§ The task
Set down exactly the lines below between the line holding "yellow tile G2:G5" and the line holding "brown round brick I1 level 1 -> none", inclusive; no other line belongs in the answer.

§ Records to process
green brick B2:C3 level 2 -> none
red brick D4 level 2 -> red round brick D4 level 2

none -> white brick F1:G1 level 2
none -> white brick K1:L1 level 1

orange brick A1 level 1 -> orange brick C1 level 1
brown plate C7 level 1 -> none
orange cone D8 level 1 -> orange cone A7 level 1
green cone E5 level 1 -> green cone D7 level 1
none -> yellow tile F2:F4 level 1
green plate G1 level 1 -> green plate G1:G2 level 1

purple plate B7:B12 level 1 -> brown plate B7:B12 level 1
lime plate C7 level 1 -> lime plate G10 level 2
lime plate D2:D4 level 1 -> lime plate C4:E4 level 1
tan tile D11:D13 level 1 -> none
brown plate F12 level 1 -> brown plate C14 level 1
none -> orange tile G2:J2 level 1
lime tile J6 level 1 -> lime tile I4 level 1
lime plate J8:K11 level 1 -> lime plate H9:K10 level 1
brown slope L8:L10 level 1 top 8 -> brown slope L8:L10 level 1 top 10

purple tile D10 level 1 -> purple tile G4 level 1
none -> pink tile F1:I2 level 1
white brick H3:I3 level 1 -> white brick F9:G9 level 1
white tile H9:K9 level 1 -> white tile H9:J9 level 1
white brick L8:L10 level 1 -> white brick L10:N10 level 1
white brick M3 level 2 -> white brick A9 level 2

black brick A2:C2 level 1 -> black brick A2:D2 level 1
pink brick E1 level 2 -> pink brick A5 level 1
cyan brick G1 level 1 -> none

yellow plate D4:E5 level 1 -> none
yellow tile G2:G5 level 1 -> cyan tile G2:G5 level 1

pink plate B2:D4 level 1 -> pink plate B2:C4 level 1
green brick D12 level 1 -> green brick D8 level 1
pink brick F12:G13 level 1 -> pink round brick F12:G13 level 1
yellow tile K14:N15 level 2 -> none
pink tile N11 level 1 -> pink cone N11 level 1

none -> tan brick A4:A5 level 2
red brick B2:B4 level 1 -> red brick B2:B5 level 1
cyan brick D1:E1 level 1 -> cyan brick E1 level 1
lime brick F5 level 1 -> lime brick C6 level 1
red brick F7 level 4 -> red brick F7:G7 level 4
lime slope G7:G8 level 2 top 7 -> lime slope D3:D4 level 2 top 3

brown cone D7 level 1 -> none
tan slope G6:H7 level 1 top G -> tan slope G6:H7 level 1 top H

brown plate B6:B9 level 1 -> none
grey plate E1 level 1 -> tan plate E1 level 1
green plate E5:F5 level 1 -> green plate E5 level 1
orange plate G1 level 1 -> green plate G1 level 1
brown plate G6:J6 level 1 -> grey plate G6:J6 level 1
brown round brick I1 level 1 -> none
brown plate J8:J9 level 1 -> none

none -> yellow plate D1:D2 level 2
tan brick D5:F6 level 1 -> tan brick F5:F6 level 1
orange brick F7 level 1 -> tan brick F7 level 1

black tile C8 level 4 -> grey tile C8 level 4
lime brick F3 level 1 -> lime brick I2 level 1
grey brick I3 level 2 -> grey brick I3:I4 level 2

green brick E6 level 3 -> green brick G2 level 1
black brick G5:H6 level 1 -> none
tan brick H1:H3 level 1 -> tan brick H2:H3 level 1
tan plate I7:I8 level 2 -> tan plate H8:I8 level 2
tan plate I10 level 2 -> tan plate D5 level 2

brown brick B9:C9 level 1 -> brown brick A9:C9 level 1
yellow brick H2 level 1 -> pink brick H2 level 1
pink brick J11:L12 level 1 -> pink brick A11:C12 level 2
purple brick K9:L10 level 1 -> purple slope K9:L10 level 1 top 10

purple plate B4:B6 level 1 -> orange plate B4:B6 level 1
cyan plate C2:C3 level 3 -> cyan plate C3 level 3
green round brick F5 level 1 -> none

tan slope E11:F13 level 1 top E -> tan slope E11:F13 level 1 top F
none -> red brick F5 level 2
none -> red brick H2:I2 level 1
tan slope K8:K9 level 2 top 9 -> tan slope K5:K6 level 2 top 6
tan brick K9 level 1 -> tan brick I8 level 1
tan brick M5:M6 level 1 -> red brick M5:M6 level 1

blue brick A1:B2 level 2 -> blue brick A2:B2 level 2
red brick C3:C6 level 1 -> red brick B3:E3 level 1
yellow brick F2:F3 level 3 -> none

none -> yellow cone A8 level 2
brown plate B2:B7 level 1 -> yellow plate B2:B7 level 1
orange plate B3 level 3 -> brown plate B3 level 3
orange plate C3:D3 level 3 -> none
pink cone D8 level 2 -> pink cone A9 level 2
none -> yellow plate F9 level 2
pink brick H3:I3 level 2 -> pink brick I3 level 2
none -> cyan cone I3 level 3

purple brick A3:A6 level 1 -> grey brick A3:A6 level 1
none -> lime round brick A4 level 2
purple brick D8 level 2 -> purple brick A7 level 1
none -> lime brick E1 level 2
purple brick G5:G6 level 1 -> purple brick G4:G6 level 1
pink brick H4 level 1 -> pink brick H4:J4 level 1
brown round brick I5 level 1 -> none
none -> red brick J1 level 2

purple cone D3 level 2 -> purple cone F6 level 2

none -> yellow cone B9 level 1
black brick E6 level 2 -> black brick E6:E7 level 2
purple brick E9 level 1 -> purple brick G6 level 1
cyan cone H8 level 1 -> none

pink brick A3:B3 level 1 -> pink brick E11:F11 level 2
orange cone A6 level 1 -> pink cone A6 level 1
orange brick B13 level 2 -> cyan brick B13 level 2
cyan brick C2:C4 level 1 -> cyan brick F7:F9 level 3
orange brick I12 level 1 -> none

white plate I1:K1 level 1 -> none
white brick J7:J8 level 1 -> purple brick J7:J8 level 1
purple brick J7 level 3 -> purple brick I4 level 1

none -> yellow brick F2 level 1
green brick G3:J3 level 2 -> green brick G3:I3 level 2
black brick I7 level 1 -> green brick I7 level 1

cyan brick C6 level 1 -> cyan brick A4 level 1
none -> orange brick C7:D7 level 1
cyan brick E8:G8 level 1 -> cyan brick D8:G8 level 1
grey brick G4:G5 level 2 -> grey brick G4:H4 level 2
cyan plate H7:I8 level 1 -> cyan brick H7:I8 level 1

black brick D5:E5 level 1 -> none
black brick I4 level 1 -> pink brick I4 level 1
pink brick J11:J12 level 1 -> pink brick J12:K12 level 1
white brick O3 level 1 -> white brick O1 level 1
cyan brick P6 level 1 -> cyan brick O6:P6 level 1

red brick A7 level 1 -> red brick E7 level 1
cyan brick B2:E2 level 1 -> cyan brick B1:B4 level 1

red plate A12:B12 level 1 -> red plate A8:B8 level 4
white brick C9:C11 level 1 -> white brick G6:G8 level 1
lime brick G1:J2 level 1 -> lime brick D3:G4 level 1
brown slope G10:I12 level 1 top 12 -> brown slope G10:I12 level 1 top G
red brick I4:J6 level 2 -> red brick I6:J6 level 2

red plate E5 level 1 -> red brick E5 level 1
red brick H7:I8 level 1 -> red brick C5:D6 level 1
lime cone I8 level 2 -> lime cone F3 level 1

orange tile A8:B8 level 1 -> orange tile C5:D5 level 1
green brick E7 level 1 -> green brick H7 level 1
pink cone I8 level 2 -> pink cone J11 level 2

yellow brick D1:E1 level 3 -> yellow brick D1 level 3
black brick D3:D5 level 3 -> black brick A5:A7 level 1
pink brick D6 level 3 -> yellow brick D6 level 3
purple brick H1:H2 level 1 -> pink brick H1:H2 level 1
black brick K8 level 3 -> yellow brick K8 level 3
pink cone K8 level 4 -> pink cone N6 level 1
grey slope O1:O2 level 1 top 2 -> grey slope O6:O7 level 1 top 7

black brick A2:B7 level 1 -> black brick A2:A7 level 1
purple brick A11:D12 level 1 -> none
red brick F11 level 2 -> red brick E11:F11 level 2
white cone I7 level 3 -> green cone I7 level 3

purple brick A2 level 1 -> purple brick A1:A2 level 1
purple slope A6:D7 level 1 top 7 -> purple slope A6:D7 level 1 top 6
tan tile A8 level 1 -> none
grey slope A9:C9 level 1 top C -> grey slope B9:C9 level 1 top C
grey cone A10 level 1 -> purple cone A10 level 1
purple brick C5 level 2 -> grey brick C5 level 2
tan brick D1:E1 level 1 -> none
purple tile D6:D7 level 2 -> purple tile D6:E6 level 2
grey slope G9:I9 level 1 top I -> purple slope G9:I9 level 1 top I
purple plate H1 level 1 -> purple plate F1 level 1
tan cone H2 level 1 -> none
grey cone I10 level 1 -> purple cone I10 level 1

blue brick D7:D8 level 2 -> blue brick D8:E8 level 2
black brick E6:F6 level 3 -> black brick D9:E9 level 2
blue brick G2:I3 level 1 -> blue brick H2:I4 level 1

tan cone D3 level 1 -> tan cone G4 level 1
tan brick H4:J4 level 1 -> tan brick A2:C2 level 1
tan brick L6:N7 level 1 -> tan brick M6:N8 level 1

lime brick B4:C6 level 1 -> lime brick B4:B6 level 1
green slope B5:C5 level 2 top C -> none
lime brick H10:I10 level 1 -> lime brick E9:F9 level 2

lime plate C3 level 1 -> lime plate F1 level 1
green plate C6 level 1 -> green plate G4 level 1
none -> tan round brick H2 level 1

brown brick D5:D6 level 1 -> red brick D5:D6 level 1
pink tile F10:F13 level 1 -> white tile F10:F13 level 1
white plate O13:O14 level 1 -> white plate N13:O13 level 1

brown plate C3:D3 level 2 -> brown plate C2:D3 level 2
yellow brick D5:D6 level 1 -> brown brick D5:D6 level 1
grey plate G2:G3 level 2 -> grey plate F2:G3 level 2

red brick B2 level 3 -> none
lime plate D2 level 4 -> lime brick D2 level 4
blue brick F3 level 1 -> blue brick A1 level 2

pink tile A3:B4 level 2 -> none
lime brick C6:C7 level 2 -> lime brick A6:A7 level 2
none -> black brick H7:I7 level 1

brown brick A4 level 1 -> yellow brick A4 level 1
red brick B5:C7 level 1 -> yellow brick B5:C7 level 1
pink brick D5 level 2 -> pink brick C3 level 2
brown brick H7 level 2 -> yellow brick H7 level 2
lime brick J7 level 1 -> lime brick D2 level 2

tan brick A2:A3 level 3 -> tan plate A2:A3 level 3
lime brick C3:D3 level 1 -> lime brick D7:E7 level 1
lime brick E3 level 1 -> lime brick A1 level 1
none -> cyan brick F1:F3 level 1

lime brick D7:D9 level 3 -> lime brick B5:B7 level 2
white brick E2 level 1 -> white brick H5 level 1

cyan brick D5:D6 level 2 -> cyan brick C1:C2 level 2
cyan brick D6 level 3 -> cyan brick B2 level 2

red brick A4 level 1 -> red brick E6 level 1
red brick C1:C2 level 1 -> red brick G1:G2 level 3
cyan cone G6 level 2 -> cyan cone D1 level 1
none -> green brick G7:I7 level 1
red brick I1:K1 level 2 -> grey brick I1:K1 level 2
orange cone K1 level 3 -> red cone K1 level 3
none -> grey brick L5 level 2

§ Solution
yellow tile G2:G5 level 1 -> cyan tile G2:G5 level 1

pink plate B2:D4 level 1 -> pink plate B2:C4 level 1
green brick D12 level 1 -> green brick D8 level 1
pink brick F12:G13 level 1 -> pink round brick F12:G13 level 1
yellow tile K14:N15 level 2 -> none
pink tile N11 level 1 -> pink cone N11 level 1

none -> tan brick A4:A5 level 2
red brick B2:B4 level 1 -> red brick B2:B5 level 1
cyan brick D1:E1 level 1 -> cyan brick E1 level 1
lime brick F5 level 1 -> lime brick C6 level 1
red brick F7 level 4 -> red brick F7:G7 level 4
lime slope G7:G8 level 2 top 7 -> lime slope D3:D4 level 2 top 3

brown cone D7 level 1 -> none
tan slope G6:H7 level 1 top G -> tan slope G6:H7 level 1 top H

brown plate B6:B9 level 1 -> none
grey plate E1 level 1 -> tan plate E1 level 1
green plate E5:F5 level 1 -> green plate E5 level 1
orange plate G1 level 1 -> green plate G1 level 1
brown plate G6:J6 level 1 -> grey plate G6:J6 level 1
brown round brick I1 level 1 -> none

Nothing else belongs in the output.